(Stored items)
▼

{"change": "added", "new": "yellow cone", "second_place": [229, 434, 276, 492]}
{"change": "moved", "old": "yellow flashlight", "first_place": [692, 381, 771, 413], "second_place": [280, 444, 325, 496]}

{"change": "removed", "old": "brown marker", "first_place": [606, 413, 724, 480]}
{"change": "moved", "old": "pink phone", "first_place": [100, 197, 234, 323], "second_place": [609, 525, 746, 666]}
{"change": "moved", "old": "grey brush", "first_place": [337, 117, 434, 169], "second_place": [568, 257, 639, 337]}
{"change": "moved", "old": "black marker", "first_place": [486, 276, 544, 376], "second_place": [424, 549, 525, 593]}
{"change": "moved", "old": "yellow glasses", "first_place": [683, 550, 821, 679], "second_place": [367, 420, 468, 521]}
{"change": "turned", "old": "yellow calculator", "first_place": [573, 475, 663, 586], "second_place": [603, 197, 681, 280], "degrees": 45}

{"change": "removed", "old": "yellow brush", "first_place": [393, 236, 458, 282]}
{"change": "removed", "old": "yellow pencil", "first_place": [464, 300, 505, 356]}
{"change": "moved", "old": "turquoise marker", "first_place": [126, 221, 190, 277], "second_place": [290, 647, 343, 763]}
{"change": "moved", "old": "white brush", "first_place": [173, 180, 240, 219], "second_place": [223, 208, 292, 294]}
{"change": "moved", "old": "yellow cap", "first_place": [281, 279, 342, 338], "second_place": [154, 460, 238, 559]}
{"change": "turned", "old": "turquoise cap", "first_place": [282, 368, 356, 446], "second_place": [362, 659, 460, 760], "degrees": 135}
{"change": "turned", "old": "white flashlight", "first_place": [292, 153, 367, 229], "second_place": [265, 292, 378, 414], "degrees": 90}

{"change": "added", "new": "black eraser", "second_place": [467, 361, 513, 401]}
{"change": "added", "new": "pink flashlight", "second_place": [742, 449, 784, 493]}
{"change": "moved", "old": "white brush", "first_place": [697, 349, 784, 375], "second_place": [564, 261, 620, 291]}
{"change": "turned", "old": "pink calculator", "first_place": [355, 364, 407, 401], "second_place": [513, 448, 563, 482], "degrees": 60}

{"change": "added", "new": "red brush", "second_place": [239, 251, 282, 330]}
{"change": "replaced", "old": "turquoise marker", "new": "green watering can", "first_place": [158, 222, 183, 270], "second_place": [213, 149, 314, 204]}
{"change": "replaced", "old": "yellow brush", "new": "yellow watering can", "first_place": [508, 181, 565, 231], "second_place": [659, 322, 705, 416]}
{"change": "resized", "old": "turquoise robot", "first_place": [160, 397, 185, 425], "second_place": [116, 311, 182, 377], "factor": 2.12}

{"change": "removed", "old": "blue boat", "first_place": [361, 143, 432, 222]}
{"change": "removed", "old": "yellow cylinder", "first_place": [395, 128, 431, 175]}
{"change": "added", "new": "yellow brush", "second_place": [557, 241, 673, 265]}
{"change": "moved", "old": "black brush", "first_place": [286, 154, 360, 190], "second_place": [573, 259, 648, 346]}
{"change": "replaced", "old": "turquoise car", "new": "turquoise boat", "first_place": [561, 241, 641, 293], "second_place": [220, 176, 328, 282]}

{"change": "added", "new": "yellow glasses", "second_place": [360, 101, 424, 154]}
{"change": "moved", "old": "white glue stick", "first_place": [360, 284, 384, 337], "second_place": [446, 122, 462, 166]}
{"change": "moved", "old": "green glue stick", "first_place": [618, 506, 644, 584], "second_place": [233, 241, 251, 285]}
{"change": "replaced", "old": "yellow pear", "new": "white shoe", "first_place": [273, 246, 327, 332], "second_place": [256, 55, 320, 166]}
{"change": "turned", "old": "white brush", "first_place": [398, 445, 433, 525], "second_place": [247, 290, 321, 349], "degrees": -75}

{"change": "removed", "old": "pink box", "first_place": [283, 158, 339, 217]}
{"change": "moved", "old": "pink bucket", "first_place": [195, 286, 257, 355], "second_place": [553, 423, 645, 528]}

▲

## Work instructions
Please find every line in the records above that holds the word "degrees" and copy it.

## Task response
{"change": "turned", "old": "yellow calculator", "first_place": [573, 475, 663, 586], "second_place": [603, 197, 681, 280], "degrees": 45}
{"change": "turned", "old": "turquoise cap", "first_place": [282, 368, 356, 446], "second_place": [362, 659, 460, 760], "degrees": 135}
{"change": "turned", "old": "white flashlight", "first_place": [292, 153, 367, 229], "second_place": [265, 292, 378, 414], "degrees": 90}
{"change": "turned", "old": "pink calculator", "first_place": [355, 364, 407, 401], "second_place": [513, 448, 563, 482], "degrees": 60}
{"change": "turned", "old": "white brush", "first_place": [398, 445, 433, 525], "second_place": [247, 290, 321, 349], "degrees": -75}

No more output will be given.